[Records shown — start]

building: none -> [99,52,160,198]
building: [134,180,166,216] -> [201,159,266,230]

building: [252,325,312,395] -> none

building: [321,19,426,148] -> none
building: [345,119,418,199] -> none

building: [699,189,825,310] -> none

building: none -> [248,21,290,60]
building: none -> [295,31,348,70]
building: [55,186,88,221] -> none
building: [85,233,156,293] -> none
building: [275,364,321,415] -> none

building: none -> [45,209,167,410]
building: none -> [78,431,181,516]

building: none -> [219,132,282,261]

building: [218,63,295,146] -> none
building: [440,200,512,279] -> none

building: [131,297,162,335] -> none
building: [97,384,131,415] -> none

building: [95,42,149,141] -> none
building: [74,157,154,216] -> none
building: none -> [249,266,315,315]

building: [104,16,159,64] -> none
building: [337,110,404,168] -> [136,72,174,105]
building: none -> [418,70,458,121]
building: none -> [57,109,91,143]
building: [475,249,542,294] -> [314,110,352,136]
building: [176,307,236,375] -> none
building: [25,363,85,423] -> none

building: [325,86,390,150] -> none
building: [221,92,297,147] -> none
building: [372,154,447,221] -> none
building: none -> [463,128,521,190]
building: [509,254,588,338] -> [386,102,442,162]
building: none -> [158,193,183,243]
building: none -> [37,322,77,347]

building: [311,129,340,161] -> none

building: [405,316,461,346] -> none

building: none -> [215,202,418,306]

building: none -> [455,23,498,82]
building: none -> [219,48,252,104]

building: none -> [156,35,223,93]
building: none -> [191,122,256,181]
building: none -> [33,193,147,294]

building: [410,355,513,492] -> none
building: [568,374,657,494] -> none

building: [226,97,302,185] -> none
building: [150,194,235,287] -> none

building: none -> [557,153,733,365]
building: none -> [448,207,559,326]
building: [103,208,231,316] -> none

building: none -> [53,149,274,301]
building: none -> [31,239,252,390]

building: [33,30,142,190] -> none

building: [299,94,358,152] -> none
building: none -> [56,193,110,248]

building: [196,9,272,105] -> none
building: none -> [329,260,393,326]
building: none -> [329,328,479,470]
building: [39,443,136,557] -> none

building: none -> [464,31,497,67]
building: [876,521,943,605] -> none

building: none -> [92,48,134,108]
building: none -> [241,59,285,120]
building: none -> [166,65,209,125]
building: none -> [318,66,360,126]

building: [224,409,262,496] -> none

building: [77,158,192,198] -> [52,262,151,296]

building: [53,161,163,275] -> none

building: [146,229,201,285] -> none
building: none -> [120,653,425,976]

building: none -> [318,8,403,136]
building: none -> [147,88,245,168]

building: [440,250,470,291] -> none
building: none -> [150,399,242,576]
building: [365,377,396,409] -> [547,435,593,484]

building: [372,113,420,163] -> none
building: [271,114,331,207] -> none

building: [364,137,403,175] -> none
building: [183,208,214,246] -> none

[Records shown — finish]

For every line in the material, write out an exact copy.

> _Completed exercise_:
building: none -> [99,52,160,198]
building: [134,180,166,216] -> [201,159,266,230]

building: [252,325,312,395] -> none

building: [321,19,426,148] -> none
building: [345,119,418,199] -> none

building: [699,189,825,310] -> none

building: none -> [248,21,290,60]
building: none -> [295,31,348,70]
building: [55,186,88,221] -> none
building: [85,233,156,293] -> none
building: [275,364,321,415] -> none

building: none -> [45,209,167,410]
building: none -> [78,431,181,516]

building: none -> [219,132,282,261]

building: [218,63,295,146] -> none
building: [440,200,512,279] -> none

building: [131,297,162,335] -> none
building: [97,384,131,415] -> none

building: [95,42,149,141] -> none
building: [74,157,154,216] -> none
building: none -> [249,266,315,315]

building: [104,16,159,64] -> none
building: [337,110,404,168] -> [136,72,174,105]
building: none -> [418,70,458,121]
building: none -> [57,109,91,143]
building: [475,249,542,294] -> [314,110,352,136]
building: [176,307,236,375] -> none
building: [25,363,85,423] -> none

building: [325,86,390,150] -> none
building: [221,92,297,147] -> none
building: [372,154,447,221] -> none
building: none -> [463,128,521,190]
building: [509,254,588,338] -> [386,102,442,162]
building: none -> [158,193,183,243]
building: none -> [37,322,77,347]

building: [311,129,340,161] -> none

building: [405,316,461,346] -> none

building: none -> [215,202,418,306]

building: none -> [455,23,498,82]
building: none -> [219,48,252,104]

building: none -> [156,35,223,93]
building: none -> [191,122,256,181]
building: none -> [33,193,147,294]

building: [410,355,513,492] -> none
building: [568,374,657,494] -> none

building: [226,97,302,185] -> none
building: [150,194,235,287] -> none

building: none -> [557,153,733,365]
building: none -> [448,207,559,326]
building: [103,208,231,316] -> none

building: none -> [53,149,274,301]
building: none -> [31,239,252,390]

building: [33,30,142,190] -> none

building: [299,94,358,152] -> none
building: none -> [56,193,110,248]

building: [196,9,272,105] -> none
building: none -> [329,260,393,326]
building: none -> [329,328,479,470]
building: [39,443,136,557] -> none

building: none -> [464,31,497,67]
building: [876,521,943,605] -> none

building: none -> [92,48,134,108]
building: none -> [241,59,285,120]
building: none -> [166,65,209,125]
building: none -> [318,66,360,126]

building: [224,409,262,496] -> none

building: [77,158,192,198] -> [52,262,151,296]

building: [53,161,163,275] -> none

building: [146,229,201,285] -> none
building: none -> [120,653,425,976]

building: none -> [318,8,403,136]
building: none -> [147,88,245,168]

building: [440,250,470,291] -> none
building: none -> [150,399,242,576]
building: [365,377,396,409] -> [547,435,593,484]

building: [372,113,420,163] -> none
building: [271,114,331,207] -> none

building: [364,137,403,175] -> none
building: [183,208,214,246] -> none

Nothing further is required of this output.